What you are asked to do –
Only the text of the entries below should appear in your exact transcription; leave out every picture.

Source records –
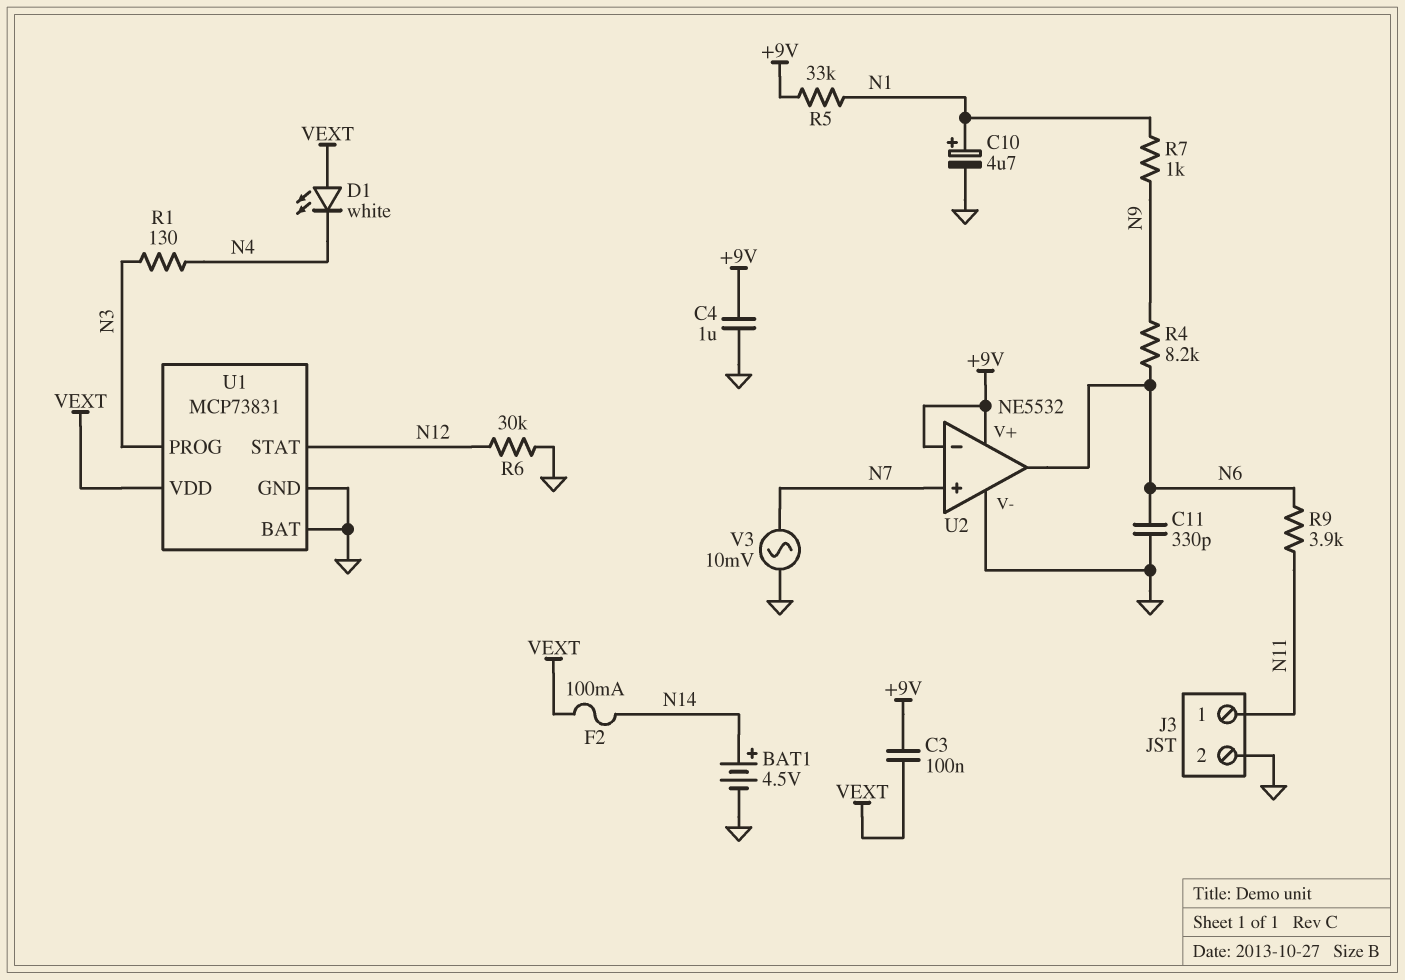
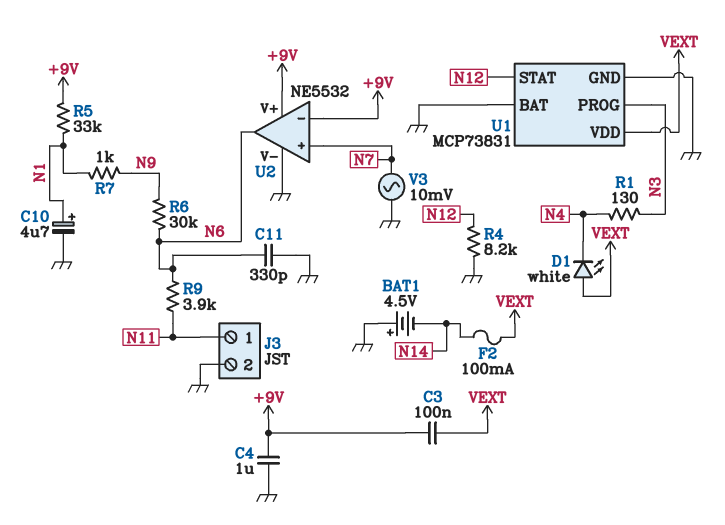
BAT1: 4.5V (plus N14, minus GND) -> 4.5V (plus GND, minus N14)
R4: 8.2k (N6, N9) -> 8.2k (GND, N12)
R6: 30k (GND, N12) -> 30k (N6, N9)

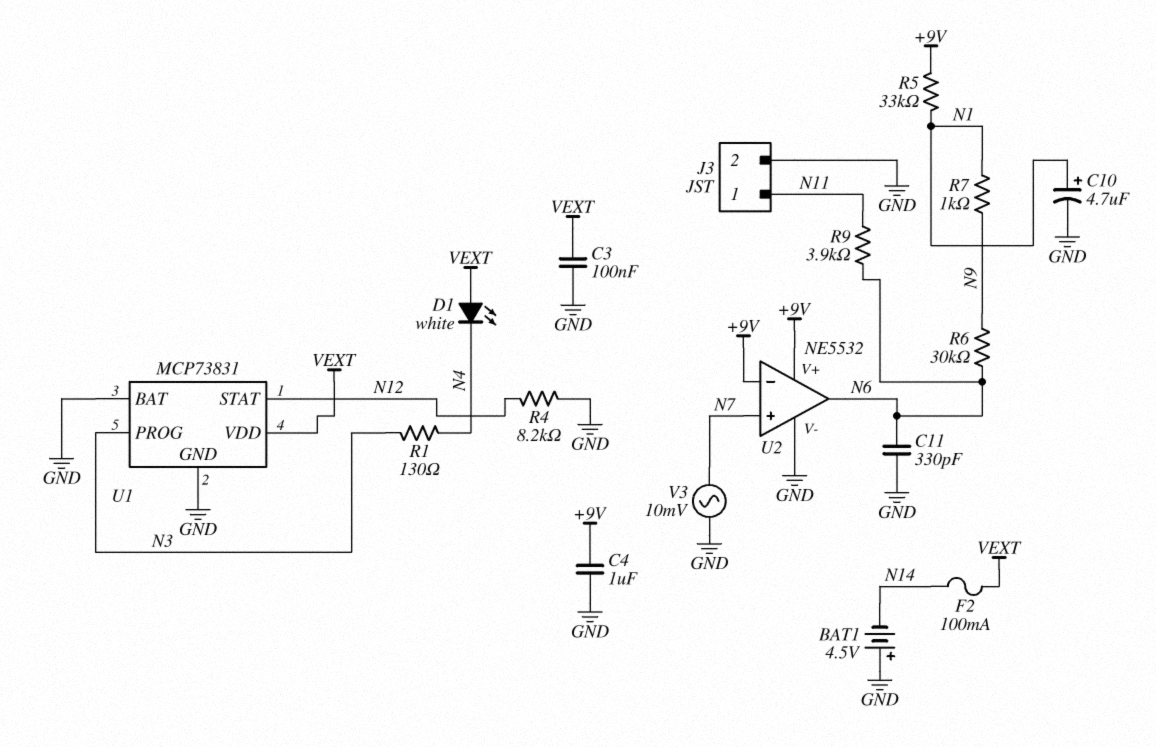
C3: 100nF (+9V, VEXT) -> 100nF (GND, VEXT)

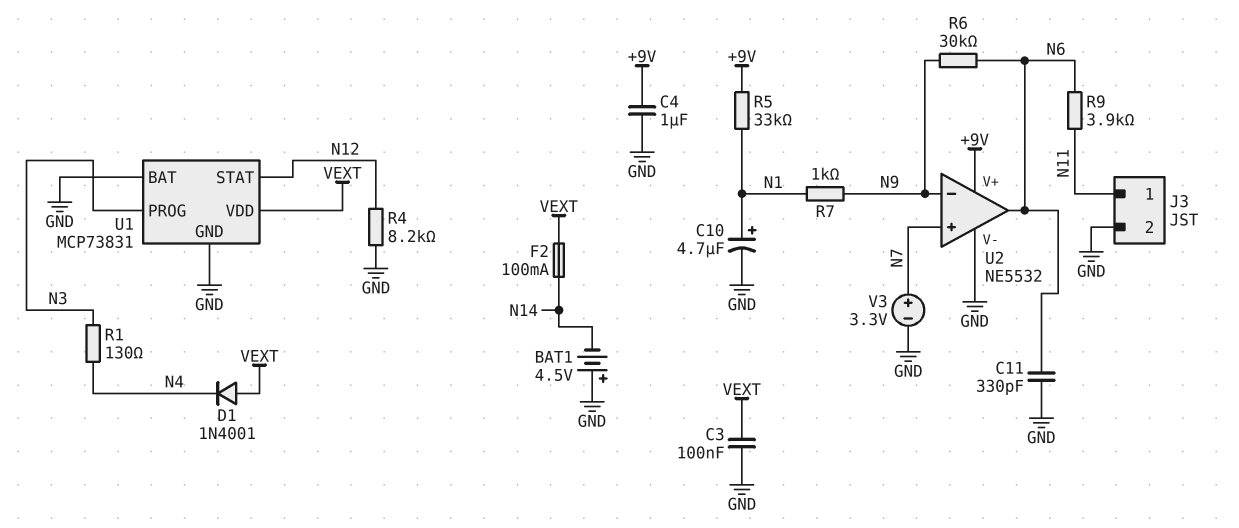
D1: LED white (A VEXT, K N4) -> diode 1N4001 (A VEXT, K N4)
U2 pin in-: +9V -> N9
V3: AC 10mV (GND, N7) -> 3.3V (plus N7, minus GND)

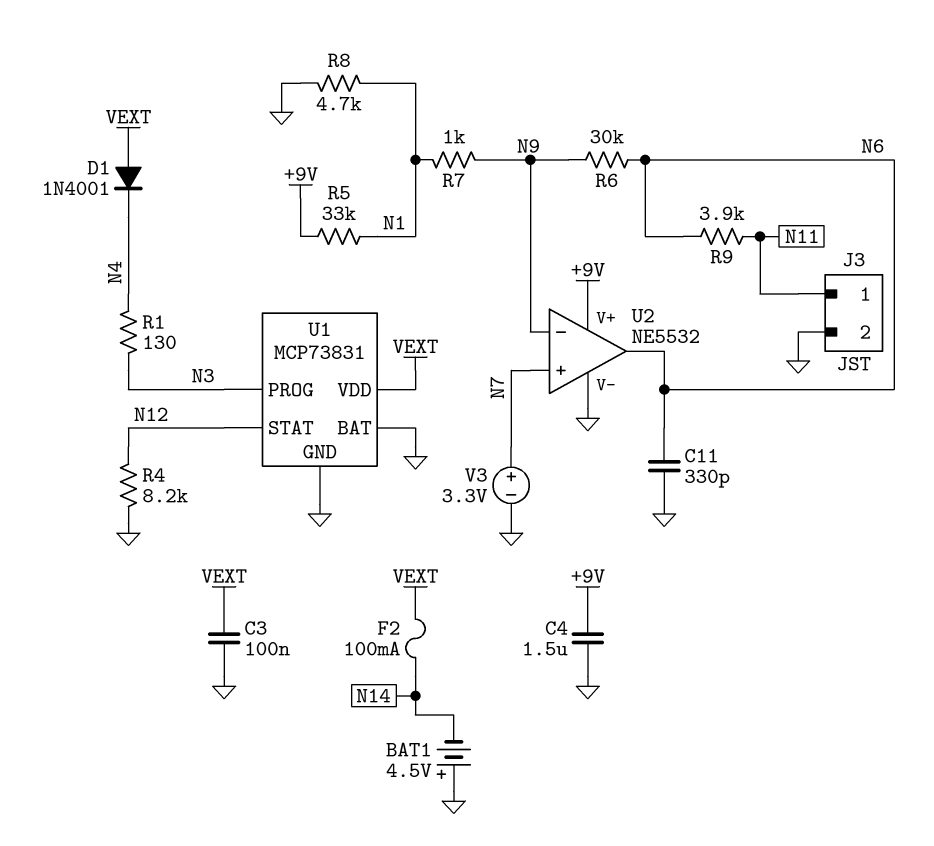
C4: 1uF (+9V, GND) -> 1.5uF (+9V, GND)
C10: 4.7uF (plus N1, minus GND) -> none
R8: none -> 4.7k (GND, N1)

Answer section –
BAT1: 4.5V (plus N14, minus GND) -> 4.5V (plus GND, minus N14)
R4: 8.2k (N6, N9) -> 8.2k (GND, N12)
R6: 30k (GND, N12) -> 30k (N6, N9)

C3: 100nF (+9V, VEXT) -> 100nF (GND, VEXT)

D1: LED white (A VEXT, K N4) -> diode 1N4001 (A VEXT, K N4)
U2 pin in-: +9V -> N9
V3: AC 10mV (GND, N7) -> 3.3V (plus N7, minus GND)

C4: 1uF (+9V, GND) -> 1.5uF (+9V, GND)
C10: 4.7uF (plus N1, minus GND) -> none
R8: none -> 4.7k (GND, N1)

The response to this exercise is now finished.